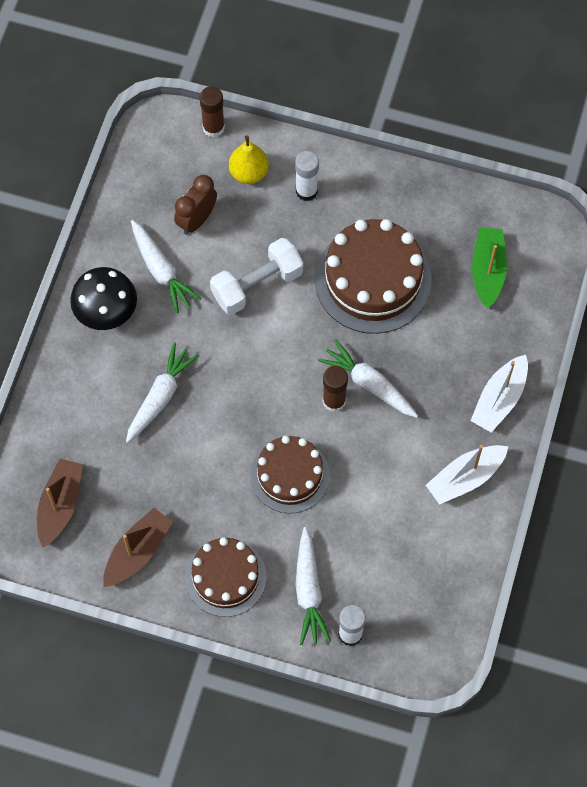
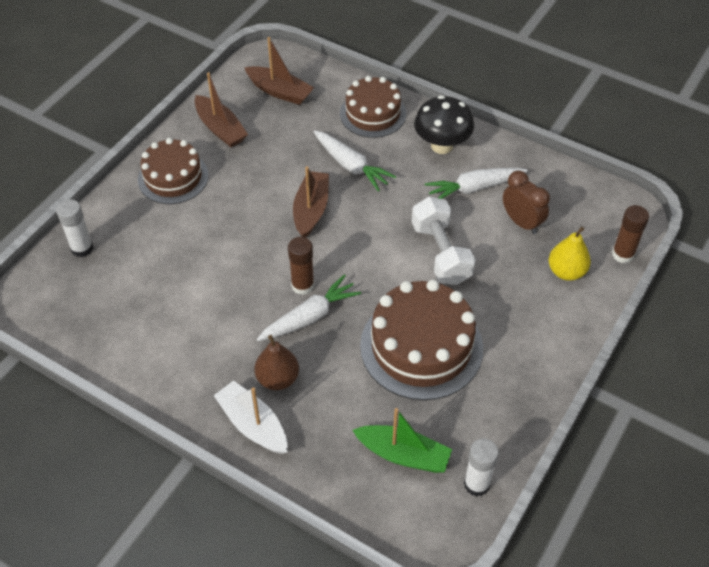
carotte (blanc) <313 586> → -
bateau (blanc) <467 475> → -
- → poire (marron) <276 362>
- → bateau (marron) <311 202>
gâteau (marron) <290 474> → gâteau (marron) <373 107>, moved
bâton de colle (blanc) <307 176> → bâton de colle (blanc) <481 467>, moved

What to produce: In the answer, restate word for word each line from the one with "bateau (blanc) <467" through the end of the material above.

Solved exercise:
bateau (blanc) <467 475> → -
- → poire (marron) <276 362>
- → bateau (marron) <311 202>
gâteau (marron) <290 474> → gâteau (marron) <373 107>, moved
bâton de colle (blanc) <307 176> → bâton de colle (blanc) <481 467>, moved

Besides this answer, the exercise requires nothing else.